Data
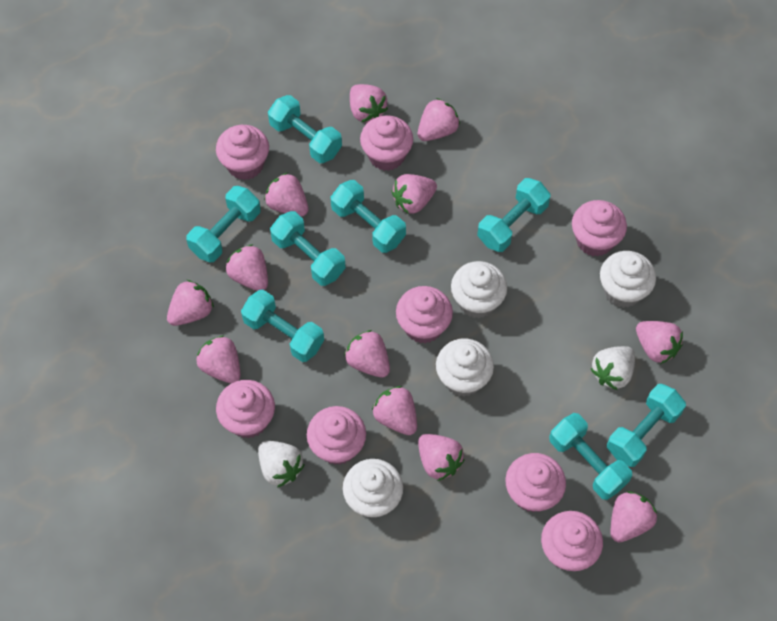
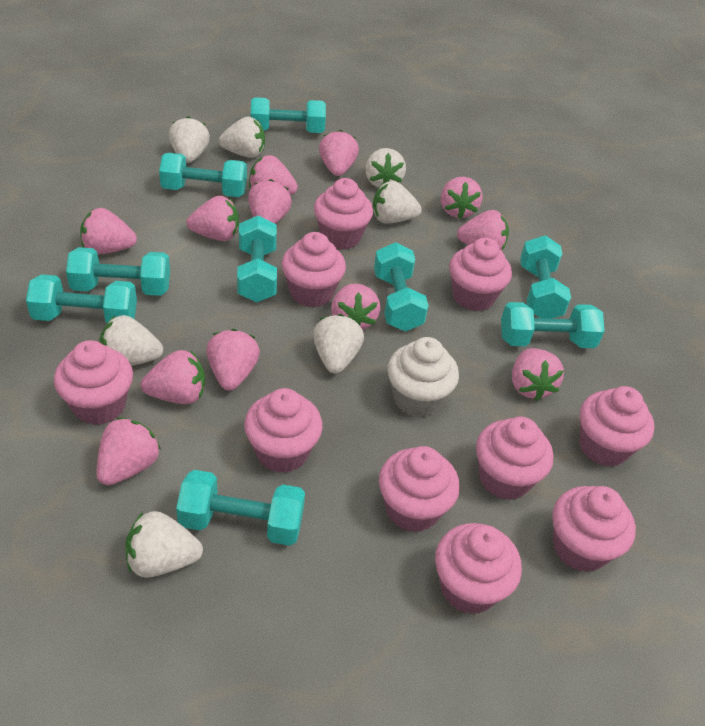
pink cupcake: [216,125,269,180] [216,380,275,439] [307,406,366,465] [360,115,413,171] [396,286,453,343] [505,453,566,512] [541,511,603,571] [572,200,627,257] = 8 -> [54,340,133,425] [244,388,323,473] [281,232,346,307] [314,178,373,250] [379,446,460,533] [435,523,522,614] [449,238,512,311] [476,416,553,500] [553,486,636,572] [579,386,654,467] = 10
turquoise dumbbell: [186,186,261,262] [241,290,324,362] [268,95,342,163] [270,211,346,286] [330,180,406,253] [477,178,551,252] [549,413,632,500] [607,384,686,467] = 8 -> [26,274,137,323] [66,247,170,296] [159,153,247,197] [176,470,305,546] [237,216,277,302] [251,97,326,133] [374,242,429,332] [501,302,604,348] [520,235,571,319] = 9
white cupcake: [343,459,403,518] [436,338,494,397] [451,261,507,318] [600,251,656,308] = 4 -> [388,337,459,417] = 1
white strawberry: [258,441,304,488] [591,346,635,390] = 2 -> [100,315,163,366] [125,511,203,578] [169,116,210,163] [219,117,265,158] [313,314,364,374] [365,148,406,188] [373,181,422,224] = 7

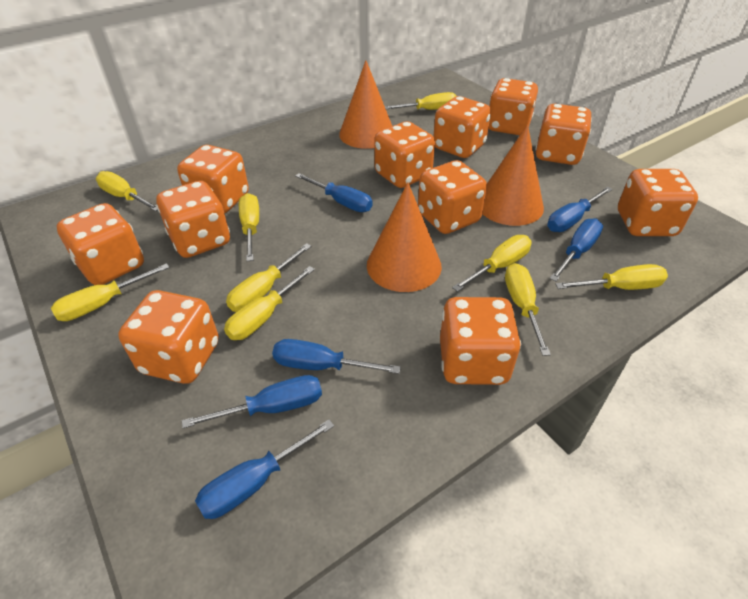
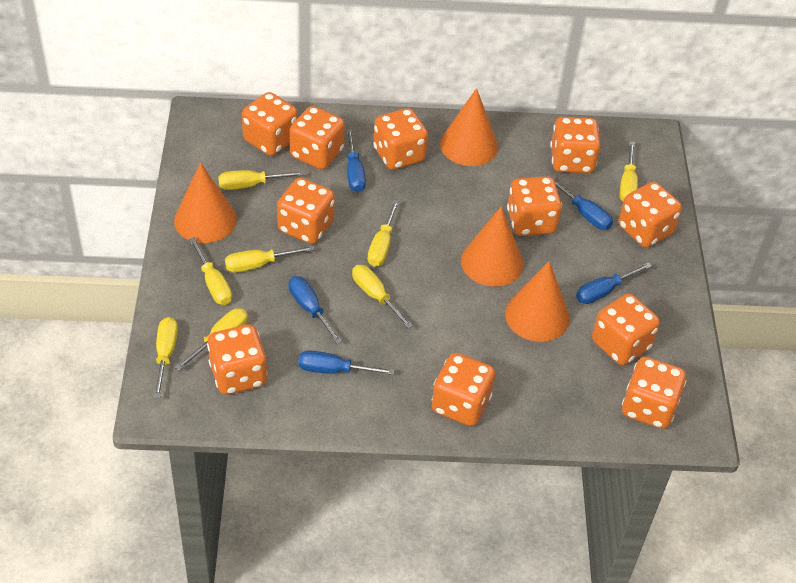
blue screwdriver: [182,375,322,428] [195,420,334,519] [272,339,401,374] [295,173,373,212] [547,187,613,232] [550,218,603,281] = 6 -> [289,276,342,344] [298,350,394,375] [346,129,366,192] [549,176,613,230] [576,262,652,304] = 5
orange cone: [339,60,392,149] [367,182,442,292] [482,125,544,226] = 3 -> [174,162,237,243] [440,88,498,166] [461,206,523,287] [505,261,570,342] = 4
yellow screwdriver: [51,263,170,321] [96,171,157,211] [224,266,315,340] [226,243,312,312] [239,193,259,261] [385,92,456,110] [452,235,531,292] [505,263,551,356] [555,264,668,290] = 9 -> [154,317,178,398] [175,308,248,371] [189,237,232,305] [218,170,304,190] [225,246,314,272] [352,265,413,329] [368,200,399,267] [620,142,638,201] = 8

Exercise objective
If pictures are present, they are dropped, and the entries above are written out word for word.

Response box
pink cupcake: [216,125,269,180] [216,380,275,439] [307,406,366,465] [360,115,413,171] [396,286,453,343] [505,453,566,512] [541,511,603,571] [572,200,627,257] = 8 -> [54,340,133,425] [244,388,323,473] [281,232,346,307] [314,178,373,250] [379,446,460,533] [435,523,522,614] [449,238,512,311] [476,416,553,500] [553,486,636,572] [579,386,654,467] = 10
turquoise dumbbell: [186,186,261,262] [241,290,324,362] [268,95,342,163] [270,211,346,286] [330,180,406,253] [477,178,551,252] [549,413,632,500] [607,384,686,467] = 8 -> [26,274,137,323] [66,247,170,296] [159,153,247,197] [176,470,305,546] [237,216,277,302] [251,97,326,133] [374,242,429,332] [501,302,604,348] [520,235,571,319] = 9
white cupcake: [343,459,403,518] [436,338,494,397] [451,261,507,318] [600,251,656,308] = 4 -> [388,337,459,417] = 1
white strawberry: [258,441,304,488] [591,346,635,390] = 2 -> [100,315,163,366] [125,511,203,578] [169,116,210,163] [219,117,265,158] [313,314,364,374] [365,148,406,188] [373,181,422,224] = 7

blue screwdriver: [182,375,322,428] [195,420,334,519] [272,339,401,374] [295,173,373,212] [547,187,613,232] [550,218,603,281] = 6 -> [289,276,342,344] [298,350,394,375] [346,129,366,192] [549,176,613,230] [576,262,652,304] = 5
orange cone: [339,60,392,149] [367,182,442,292] [482,125,544,226] = 3 -> [174,162,237,243] [440,88,498,166] [461,206,523,287] [505,261,570,342] = 4
yellow screwdriver: [51,263,170,321] [96,171,157,211] [224,266,315,340] [226,243,312,312] [239,193,259,261] [385,92,456,110] [452,235,531,292] [505,263,551,356] [555,264,668,290] = 9 -> [154,317,178,398] [175,308,248,371] [189,237,232,305] [218,170,304,190] [225,246,314,272] [352,265,413,329] [368,200,399,267] [620,142,638,201] = 8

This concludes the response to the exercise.